MATERIAL FOR THE TASK ::
◇ ◇ ◇ ◇ ◇ ◇ ◇

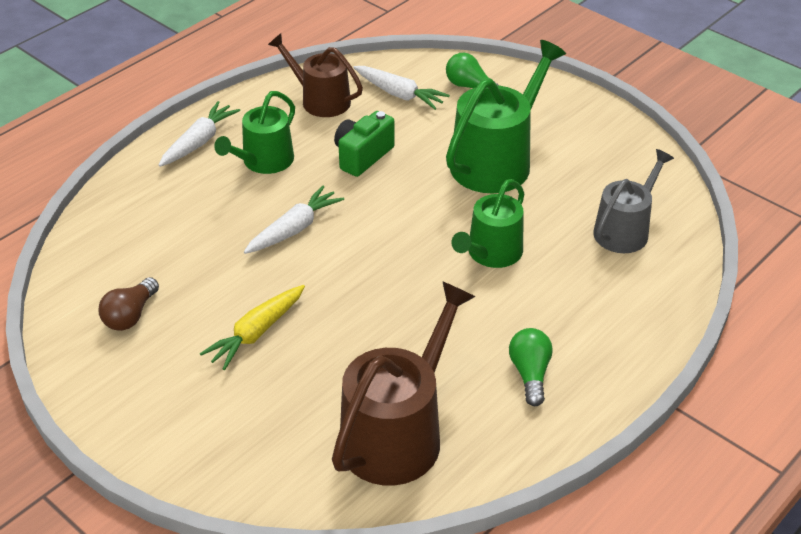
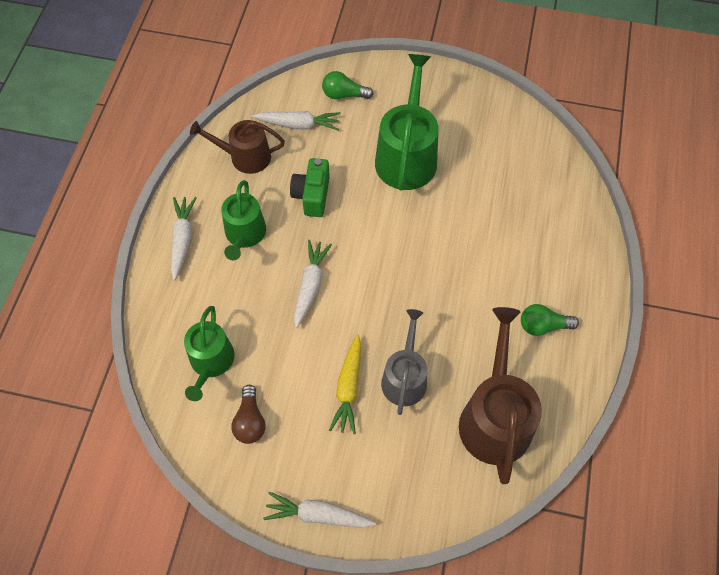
camera: 30 degrees left, 20 degrees up
(125, 428) = (318, 515): none -> white carrot
(491, 253) = (456, 239): green watering can -> green watering can (211, 362)
(530, 374) = (543, 326): green light bulb -> green light bulb turned 60 degrees counterclockwise
(625, 230) = (526, 176): grey watering can -> grey watering can (404, 377)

◇ ◇ ◇ ◇ ◇ ◇ ◇

EXERCISE PROMPT ::
Restate the tail of the listing word for word, beginning at the line containing "(125, 428) = (318, 515): none -> white carrot".

COMPLETED TASK ::
(125, 428) = (318, 515): none -> white carrot
(491, 253) = (456, 239): green watering can -> green watering can (211, 362)
(530, 374) = (543, 326): green light bulb -> green light bulb turned 60 degrees counterclockwise
(625, 230) = (526, 176): grey watering can -> grey watering can (404, 377)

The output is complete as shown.